*DATA TO PROCESS:*

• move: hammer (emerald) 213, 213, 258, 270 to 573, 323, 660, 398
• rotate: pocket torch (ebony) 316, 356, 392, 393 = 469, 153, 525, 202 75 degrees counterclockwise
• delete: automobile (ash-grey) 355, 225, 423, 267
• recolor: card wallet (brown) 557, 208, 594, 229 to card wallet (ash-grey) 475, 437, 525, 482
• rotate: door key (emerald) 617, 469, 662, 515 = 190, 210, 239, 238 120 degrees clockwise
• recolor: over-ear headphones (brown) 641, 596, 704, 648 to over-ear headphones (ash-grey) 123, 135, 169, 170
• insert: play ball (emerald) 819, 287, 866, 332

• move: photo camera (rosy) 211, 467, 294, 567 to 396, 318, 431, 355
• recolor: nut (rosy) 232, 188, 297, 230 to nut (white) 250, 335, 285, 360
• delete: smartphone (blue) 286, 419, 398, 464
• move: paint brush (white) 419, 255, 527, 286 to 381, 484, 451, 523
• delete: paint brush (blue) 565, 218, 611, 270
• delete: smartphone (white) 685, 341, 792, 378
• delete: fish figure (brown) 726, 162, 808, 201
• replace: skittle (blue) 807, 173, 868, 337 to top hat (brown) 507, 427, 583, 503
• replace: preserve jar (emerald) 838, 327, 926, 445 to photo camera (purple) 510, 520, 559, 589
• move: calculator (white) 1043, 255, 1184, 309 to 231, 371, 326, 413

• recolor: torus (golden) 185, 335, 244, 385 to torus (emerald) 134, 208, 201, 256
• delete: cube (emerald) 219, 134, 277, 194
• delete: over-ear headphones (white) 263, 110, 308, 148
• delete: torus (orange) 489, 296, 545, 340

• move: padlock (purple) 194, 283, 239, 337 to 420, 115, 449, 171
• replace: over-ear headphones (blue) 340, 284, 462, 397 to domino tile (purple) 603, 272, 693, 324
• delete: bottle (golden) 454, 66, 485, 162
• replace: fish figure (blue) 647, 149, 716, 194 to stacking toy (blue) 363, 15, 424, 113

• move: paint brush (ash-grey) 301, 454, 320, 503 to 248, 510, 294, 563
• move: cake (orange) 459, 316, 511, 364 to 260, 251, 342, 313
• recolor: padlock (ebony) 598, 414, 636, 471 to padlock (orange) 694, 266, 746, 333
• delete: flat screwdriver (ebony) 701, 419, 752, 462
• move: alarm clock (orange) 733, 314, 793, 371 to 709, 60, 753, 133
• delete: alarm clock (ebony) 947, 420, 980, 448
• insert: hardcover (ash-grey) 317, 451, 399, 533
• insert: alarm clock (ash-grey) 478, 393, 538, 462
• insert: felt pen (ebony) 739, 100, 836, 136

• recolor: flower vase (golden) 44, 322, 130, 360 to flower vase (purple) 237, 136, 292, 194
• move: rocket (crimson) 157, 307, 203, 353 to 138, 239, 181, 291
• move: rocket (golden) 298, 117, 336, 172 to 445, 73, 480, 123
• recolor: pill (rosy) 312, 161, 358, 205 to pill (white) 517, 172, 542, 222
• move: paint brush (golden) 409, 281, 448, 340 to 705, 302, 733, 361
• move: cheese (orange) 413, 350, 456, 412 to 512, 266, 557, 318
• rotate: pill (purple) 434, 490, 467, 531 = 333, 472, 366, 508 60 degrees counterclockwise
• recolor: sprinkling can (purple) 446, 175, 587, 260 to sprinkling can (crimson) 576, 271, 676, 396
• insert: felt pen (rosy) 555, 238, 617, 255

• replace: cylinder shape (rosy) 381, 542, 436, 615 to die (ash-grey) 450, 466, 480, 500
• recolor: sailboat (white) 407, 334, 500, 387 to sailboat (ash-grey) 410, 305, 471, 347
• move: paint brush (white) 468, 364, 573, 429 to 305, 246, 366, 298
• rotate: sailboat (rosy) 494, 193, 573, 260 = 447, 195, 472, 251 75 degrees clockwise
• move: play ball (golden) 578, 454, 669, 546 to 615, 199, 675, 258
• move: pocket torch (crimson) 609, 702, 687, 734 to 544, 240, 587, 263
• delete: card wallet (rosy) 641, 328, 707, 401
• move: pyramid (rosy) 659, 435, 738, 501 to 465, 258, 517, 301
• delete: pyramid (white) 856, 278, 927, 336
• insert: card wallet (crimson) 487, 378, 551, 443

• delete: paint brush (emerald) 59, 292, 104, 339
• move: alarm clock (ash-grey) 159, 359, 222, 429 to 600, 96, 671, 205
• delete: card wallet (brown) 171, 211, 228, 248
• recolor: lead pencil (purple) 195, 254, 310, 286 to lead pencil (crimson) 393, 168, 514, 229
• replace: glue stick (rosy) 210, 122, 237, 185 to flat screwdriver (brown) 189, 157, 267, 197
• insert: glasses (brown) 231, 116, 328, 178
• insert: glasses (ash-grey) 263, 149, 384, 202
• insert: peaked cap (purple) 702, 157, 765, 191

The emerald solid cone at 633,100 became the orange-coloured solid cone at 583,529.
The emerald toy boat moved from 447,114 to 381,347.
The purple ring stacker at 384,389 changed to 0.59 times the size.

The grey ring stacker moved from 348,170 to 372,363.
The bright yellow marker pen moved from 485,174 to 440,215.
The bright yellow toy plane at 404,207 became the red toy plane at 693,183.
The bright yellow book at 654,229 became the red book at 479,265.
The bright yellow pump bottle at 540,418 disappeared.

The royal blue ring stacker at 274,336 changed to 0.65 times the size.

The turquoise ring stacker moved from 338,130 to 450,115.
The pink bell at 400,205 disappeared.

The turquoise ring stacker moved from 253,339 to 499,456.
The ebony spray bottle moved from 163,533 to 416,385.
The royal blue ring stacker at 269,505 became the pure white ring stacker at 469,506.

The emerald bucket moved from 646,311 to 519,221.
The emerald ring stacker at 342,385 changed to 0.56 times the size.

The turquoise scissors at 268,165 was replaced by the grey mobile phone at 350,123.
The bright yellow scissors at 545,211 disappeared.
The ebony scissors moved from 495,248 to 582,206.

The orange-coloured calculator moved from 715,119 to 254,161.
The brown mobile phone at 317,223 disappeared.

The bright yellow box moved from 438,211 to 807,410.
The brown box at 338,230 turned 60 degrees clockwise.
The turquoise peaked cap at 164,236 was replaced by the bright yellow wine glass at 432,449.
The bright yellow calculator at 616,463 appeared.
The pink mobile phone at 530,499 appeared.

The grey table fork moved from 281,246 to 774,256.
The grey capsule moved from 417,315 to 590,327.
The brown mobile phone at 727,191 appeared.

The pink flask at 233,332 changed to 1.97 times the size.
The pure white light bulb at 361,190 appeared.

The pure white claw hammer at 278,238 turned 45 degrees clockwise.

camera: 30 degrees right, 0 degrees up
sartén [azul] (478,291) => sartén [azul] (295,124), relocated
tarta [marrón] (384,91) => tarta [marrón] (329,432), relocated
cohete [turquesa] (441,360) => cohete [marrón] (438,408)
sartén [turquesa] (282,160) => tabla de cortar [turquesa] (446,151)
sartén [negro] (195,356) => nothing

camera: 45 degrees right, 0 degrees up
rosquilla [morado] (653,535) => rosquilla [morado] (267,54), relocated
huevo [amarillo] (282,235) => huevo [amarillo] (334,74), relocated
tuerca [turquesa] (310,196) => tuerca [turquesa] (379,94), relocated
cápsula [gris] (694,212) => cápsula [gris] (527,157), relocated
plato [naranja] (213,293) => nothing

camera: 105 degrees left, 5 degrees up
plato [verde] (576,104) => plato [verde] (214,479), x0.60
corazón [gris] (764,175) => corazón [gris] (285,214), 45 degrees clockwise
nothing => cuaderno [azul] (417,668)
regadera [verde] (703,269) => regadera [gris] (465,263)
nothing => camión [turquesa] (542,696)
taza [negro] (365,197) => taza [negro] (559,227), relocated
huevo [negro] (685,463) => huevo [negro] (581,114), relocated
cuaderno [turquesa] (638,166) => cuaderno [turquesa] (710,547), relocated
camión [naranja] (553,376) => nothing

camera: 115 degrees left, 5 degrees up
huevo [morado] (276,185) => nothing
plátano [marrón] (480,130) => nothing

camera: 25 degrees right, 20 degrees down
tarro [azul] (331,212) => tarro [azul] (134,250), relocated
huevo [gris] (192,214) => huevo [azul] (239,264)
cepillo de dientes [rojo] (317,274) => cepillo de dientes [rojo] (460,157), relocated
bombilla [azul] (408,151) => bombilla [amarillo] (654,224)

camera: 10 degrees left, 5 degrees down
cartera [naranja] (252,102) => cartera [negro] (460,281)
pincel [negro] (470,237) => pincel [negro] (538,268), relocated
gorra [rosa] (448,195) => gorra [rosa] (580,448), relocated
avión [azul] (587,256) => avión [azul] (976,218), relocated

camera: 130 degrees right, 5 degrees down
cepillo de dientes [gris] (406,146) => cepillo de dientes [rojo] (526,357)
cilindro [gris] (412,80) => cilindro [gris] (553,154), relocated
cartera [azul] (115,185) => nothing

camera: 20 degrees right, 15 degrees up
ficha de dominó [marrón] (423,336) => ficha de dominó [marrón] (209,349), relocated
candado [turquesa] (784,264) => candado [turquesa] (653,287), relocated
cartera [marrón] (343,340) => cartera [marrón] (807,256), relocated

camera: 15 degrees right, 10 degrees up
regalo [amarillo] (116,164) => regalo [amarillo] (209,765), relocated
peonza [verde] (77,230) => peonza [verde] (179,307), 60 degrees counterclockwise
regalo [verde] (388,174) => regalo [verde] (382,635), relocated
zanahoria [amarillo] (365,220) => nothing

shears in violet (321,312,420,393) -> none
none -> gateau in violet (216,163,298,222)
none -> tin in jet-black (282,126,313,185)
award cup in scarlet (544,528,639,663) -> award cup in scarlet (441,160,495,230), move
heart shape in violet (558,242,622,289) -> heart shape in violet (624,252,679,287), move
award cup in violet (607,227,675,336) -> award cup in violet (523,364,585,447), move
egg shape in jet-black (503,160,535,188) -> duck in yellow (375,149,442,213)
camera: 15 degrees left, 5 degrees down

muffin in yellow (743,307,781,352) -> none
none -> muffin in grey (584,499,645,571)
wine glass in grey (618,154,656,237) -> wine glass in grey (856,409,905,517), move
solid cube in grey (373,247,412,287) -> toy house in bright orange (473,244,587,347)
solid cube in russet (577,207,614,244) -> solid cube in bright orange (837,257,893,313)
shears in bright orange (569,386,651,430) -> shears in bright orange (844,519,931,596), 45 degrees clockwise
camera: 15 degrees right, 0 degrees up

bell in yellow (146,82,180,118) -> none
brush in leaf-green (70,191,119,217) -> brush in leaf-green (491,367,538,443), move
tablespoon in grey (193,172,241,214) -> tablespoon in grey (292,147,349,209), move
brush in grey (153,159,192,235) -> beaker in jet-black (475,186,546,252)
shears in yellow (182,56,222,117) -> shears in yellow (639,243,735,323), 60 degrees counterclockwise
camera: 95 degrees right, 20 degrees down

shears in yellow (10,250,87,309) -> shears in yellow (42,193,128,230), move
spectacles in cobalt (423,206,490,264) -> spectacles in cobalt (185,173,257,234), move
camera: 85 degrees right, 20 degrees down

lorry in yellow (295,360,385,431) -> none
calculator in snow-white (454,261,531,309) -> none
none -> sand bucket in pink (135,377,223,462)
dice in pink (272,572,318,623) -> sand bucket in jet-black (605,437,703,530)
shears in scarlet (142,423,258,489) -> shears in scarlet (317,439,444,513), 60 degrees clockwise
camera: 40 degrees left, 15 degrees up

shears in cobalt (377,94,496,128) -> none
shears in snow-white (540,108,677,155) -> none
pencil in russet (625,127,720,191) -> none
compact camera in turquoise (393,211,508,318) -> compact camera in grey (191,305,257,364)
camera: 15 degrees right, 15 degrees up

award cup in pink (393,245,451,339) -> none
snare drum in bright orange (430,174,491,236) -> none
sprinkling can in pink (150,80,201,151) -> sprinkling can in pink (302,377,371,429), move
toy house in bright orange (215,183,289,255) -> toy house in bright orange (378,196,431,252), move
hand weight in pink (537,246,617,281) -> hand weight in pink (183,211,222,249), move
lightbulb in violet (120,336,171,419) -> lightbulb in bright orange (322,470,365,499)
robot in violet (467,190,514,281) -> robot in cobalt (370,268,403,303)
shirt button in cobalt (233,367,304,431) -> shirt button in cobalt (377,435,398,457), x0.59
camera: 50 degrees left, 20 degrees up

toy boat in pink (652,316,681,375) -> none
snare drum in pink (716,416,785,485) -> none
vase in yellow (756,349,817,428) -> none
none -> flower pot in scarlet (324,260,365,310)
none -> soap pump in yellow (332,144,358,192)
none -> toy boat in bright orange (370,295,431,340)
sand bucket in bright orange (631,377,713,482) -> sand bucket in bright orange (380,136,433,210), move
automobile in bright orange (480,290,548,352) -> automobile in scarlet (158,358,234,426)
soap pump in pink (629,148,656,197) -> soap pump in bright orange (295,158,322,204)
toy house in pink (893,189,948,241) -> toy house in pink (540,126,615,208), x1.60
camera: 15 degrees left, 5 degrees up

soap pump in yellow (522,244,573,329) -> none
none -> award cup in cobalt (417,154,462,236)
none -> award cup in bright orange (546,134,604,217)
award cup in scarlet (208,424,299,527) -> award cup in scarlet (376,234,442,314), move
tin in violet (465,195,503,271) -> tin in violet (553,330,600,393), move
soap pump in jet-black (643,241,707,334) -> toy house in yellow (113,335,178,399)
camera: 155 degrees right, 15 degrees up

*ASSIGNMENT:* Each line from the top of the data, up to and including the line that contains "135, 169, 170", should be set down exactly.

*THE COMPLETED TASK:*
• move: hammer (emerald) 213, 213, 258, 270 to 573, 323, 660, 398
• rotate: pocket torch (ebony) 316, 356, 392, 393 = 469, 153, 525, 202 75 degrees counterclockwise
• delete: automobile (ash-grey) 355, 225, 423, 267
• recolor: card wallet (brown) 557, 208, 594, 229 to card wallet (ash-grey) 475, 437, 525, 482
• rotate: door key (emerald) 617, 469, 662, 515 = 190, 210, 239, 238 120 degrees clockwise
• recolor: over-ear headphones (brown) 641, 596, 704, 648 to over-ear headphones (ash-grey) 123, 135, 169, 170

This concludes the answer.